WHAT THIS TASK INVOLVES >>
Apart from the pictures, every line below needs to be reproduced verbatim.

Object correspondence data:
▽

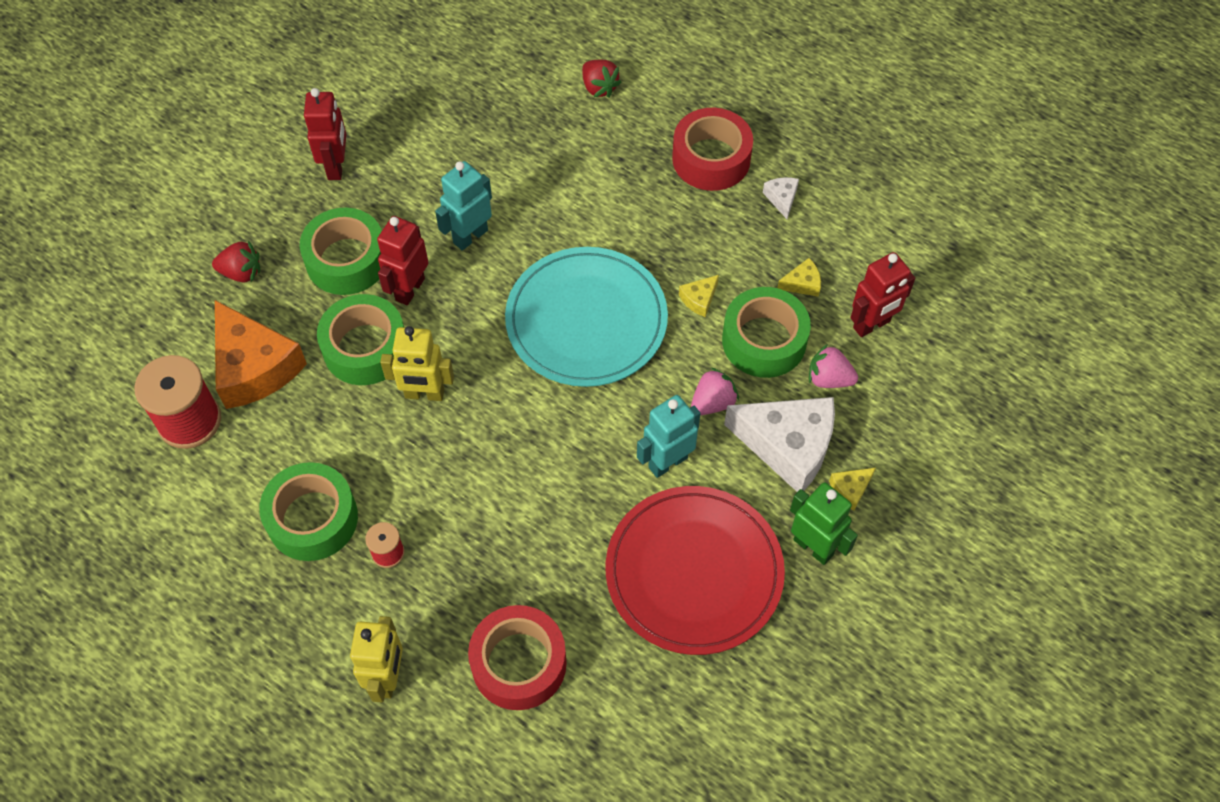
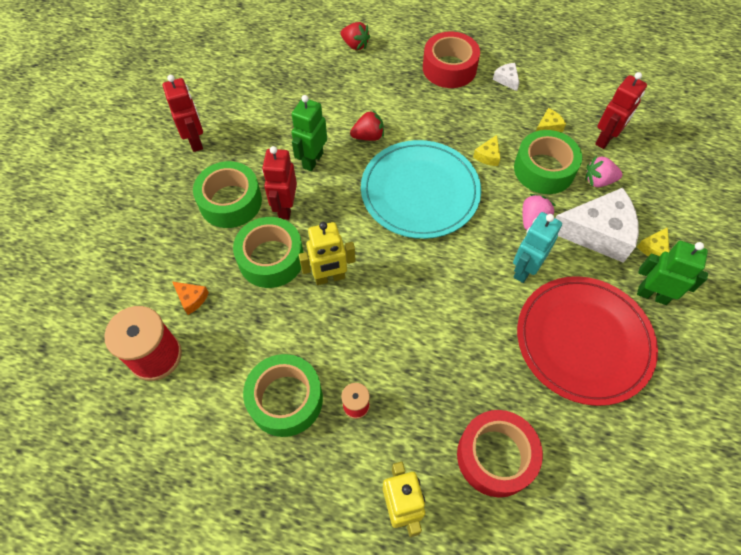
camera: 20 degrees left, 0 degrees up
(241, 272) = (154, 233): red strawberry -> red strawberry (368, 136)
(254, 367) = (192, 299): orange cheese -> orange cheese, size x0.42
(470, 236) = (312, 160): turquoise robot -> green robot

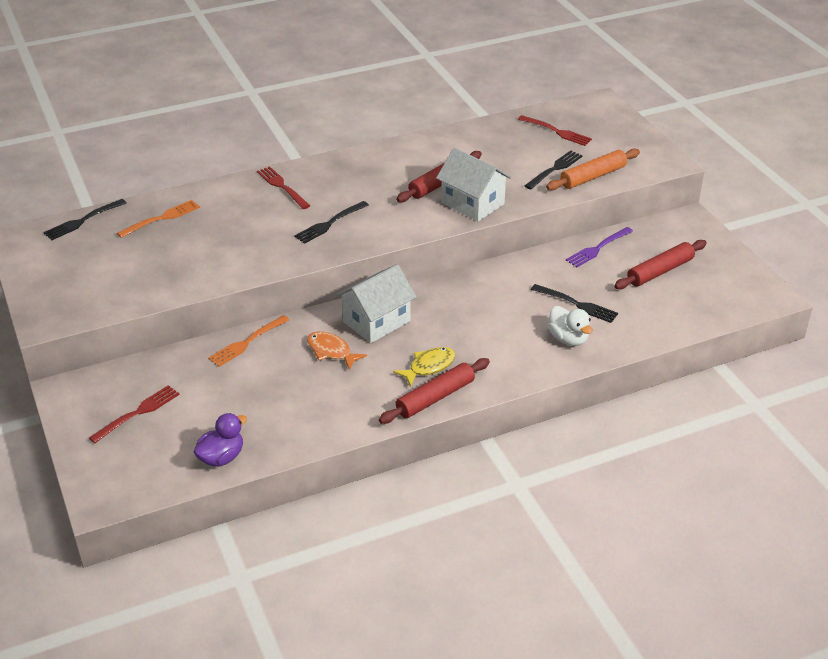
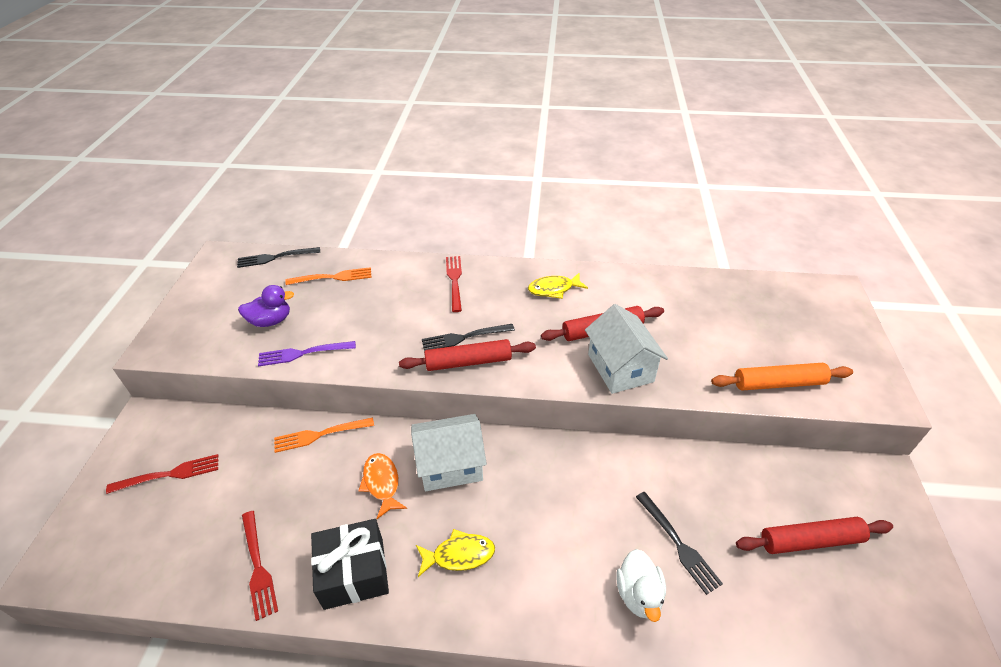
camera: 30 degrees right, 5 degrees up
(221, 457) = (182, 573): purple duck -> purple duck (271, 321)
(359, 405) = (354, 573): none -> black gift
(376, 167) = (553, 289): none -> yellow fish
(435, 398) = (435, 606): red rolling pin -> red rolling pin (468, 362)
(554, 169) = (738, 357): black fork -> none
(556, 131) = (766, 310): red fork -> red fork (258, 566)
(598, 248) = (747, 471): purple fork -> purple fork (303, 353)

△

RESULT >>
camera: 20 degrees left, 0 degrees up
(241, 272) = (154, 233): red strawberry -> red strawberry (368, 136)
(254, 367) = (192, 299): orange cheese -> orange cheese, size x0.42
(470, 236) = (312, 160): turquoise robot -> green robot

camera: 30 degrees right, 5 degrees up
(221, 457) = (182, 573): purple duck -> purple duck (271, 321)
(359, 405) = (354, 573): none -> black gift
(376, 167) = (553, 289): none -> yellow fish
(435, 398) = (435, 606): red rolling pin -> red rolling pin (468, 362)
(554, 169) = (738, 357): black fork -> none
(556, 131) = (766, 310): red fork -> red fork (258, 566)
(598, 248) = (747, 471): purple fork -> purple fork (303, 353)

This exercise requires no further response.